# [Task instructions]
Would you please output the lines from the one holding "C1: 4.7uF (plus" to the end of the entries, exactly and with no others?

# [Data supplied]
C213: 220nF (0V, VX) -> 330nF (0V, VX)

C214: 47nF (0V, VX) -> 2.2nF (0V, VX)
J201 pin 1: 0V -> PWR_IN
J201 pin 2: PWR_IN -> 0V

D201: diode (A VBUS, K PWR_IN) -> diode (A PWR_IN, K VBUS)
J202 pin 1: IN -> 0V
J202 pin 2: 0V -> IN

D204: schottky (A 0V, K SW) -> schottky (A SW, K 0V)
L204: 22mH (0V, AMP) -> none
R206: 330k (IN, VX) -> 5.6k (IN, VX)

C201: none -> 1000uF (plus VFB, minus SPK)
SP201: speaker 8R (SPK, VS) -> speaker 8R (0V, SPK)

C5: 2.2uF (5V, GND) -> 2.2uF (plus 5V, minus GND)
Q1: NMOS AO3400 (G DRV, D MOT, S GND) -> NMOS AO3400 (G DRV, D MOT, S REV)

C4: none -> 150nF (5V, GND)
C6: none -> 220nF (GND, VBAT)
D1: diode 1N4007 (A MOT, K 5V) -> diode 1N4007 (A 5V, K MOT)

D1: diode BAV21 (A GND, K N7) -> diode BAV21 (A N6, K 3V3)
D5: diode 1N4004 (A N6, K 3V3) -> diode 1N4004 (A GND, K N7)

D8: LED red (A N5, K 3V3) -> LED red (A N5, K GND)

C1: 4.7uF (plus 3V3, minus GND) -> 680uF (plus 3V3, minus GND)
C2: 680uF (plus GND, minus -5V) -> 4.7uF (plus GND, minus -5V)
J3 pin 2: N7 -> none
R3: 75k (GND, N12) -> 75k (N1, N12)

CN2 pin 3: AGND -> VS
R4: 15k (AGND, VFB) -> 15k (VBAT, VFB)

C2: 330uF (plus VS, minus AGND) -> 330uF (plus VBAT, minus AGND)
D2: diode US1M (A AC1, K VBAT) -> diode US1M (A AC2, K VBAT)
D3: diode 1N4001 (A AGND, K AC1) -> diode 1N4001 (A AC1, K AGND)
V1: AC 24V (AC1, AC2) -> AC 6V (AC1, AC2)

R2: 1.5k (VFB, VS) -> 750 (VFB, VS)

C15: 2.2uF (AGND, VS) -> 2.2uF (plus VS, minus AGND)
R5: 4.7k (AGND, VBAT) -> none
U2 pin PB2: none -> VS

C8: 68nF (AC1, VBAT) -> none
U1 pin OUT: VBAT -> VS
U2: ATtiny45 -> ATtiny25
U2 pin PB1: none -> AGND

# [The completed task]
C1: 4.7uF (plus 3V3, minus GND) -> 680uF (plus 3V3, minus GND)
C2: 680uF (plus GND, minus -5V) -> 4.7uF (plus GND, minus -5V)
J3 pin 2: N7 -> none
R3: 75k (GND, N12) -> 75k (N1, N12)

CN2 pin 3: AGND -> VS
R4: 15k (AGND, VFB) -> 15k (VBAT, VFB)

C2: 330uF (plus VS, minus AGND) -> 330uF (plus VBAT, minus AGND)
D2: diode US1M (A AC1, K VBAT) -> diode US1M (A AC2, K VBAT)
D3: diode 1N4001 (A AGND, K AC1) -> diode 1N4001 (A AC1, K AGND)
V1: AC 24V (AC1, AC2) -> AC 6V (AC1, AC2)

R2: 1.5k (VFB, VS) -> 750 (VFB, VS)

C15: 2.2uF (AGND, VS) -> 2.2uF (plus VS, minus AGND)
R5: 4.7k (AGND, VBAT) -> none
U2 pin PB2: none -> VS

C8: 68nF (AC1, VBAT) -> none
U1 pin OUT: VBAT -> VS
U2: ATtiny45 -> ATtiny25
U2 pin PB1: none -> AGND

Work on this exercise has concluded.